- _WORK REQUIRED_
Please output all of the entries exactly and omit any images they hold.

################

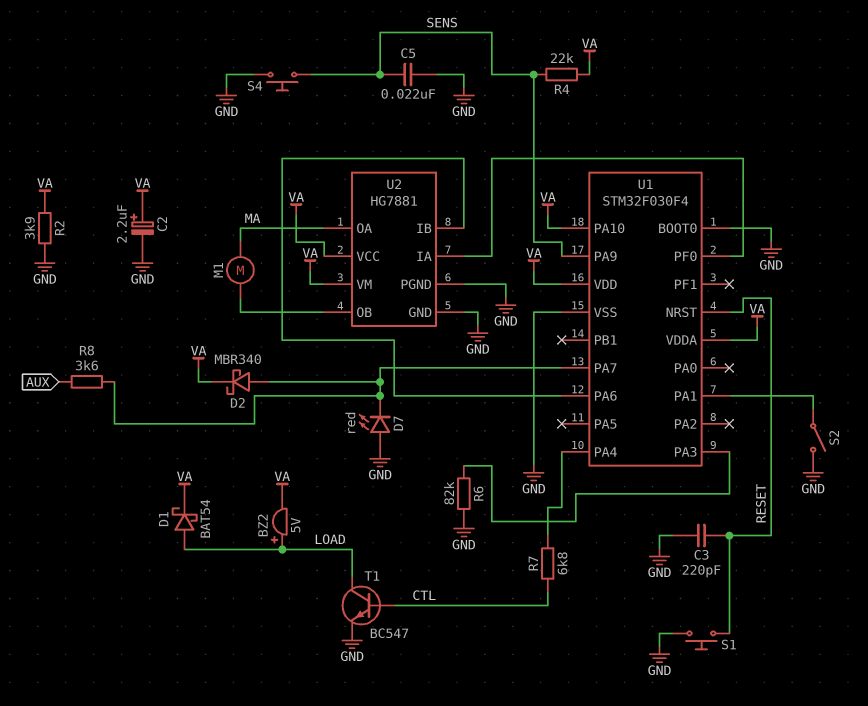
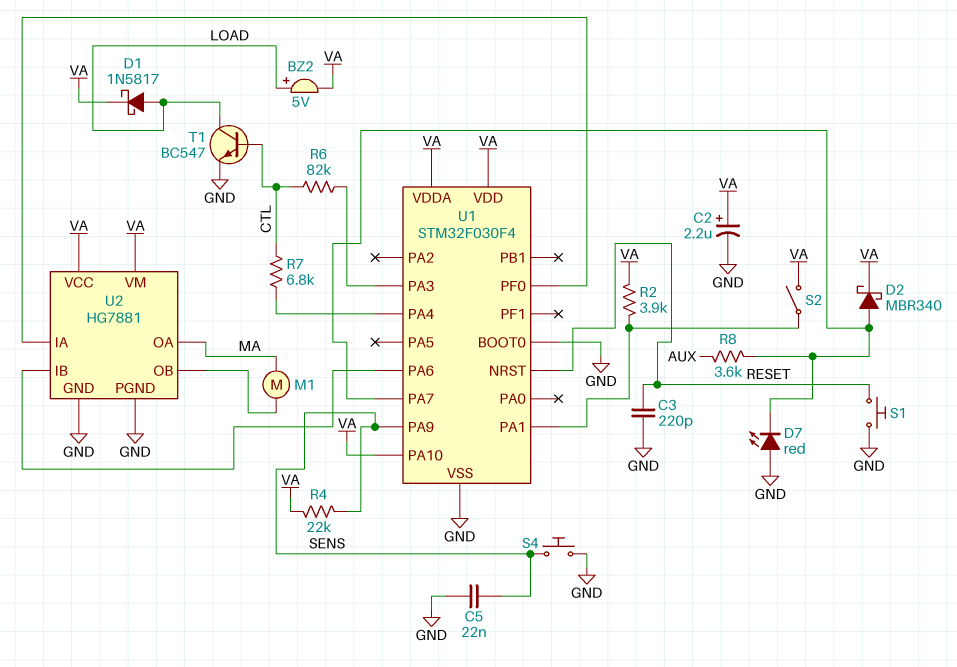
D1: schottky BAT54 (A LOAD, K VA) -> schottky 1N5817 (A LOAD, K VA)
R2: 3.9k (GND, VA) -> 3.9k (U1/PA1, VA)
R6: 82k (GND, U1/PA3) -> 82k (CTL, U1/PA3)
S2: switch (GND, U1/PA1) -> switch (U1/PA1, VA)

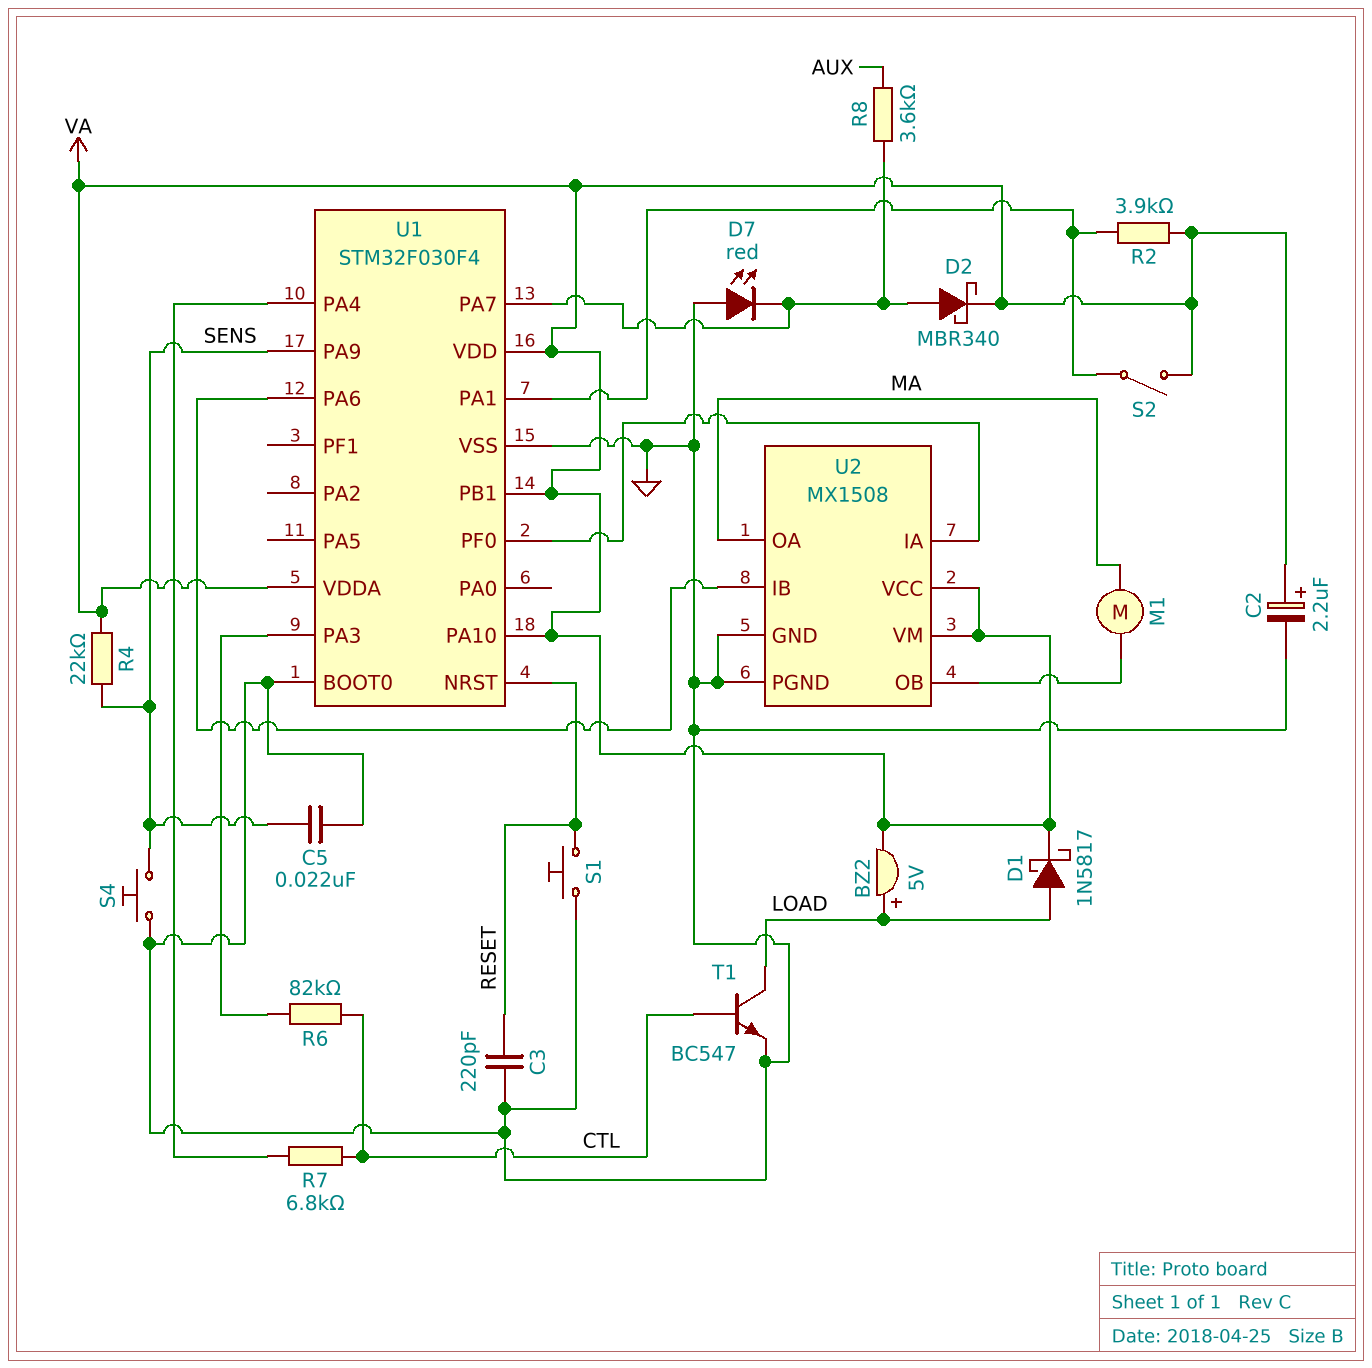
U1 pin PB1: none -> VA
U2: HG7881 -> MX1508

################

- _PROBLEM SOLUTION_
D1: schottky BAT54 (A LOAD, K VA) -> schottky 1N5817 (A LOAD, K VA)
R2: 3.9k (GND, VA) -> 3.9k (U1/PA1, VA)
R6: 82k (GND, U1/PA3) -> 82k (CTL, U1/PA3)
S2: switch (GND, U1/PA1) -> switch (U1/PA1, VA)

U1 pin PB1: none -> VA
U2: HG7881 -> MX1508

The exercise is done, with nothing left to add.